### Your instructions:
When the line containing "bookcase: (130, 162) -> (1003, 422), moved" appears in the data below, begin copying there and stop only after the line containing "toilet: (89, 124) -> (33, 44), moved".

(Data excerpts)
::::::
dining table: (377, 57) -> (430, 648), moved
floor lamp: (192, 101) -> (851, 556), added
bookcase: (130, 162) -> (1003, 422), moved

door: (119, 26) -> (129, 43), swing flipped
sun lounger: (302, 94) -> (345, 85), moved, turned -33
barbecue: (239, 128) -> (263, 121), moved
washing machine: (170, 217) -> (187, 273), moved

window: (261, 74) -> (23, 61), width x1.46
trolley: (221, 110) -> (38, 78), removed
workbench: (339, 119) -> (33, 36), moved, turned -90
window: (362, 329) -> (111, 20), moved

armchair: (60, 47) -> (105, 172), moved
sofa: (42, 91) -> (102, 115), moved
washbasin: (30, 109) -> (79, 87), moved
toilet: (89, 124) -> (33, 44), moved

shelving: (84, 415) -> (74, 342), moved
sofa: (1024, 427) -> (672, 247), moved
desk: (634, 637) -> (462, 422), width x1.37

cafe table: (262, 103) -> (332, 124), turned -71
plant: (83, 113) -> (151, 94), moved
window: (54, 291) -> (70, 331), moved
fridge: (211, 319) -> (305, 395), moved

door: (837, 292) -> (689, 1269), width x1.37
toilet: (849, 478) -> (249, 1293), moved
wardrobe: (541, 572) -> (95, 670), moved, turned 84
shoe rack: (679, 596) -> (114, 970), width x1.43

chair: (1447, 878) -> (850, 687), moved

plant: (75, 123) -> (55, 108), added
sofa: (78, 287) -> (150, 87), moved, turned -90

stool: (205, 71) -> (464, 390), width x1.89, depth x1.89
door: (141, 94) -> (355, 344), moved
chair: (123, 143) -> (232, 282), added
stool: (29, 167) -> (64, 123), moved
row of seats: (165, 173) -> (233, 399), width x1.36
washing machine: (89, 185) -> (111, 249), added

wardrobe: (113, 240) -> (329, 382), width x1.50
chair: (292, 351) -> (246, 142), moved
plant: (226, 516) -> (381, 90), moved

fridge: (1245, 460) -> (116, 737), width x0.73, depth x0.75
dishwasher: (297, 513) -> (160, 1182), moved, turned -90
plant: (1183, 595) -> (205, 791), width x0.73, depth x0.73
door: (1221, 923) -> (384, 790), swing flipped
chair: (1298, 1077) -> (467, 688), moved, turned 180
::::::
### Exercise solution:
bookcase: (130, 162) -> (1003, 422), moved

door: (119, 26) -> (129, 43), swing flipped
sun lounger: (302, 94) -> (345, 85), moved, turned -33
barbecue: (239, 128) -> (263, 121), moved
washing machine: (170, 217) -> (187, 273), moved

window: (261, 74) -> (23, 61), width x1.46
trolley: (221, 110) -> (38, 78), removed
workbench: (339, 119) -> (33, 36), moved, turned -90
window: (362, 329) -> (111, 20), moved

armchair: (60, 47) -> (105, 172), moved
sofa: (42, 91) -> (102, 115), moved
washbasin: (30, 109) -> (79, 87), moved
toilet: (89, 124) -> (33, 44), moved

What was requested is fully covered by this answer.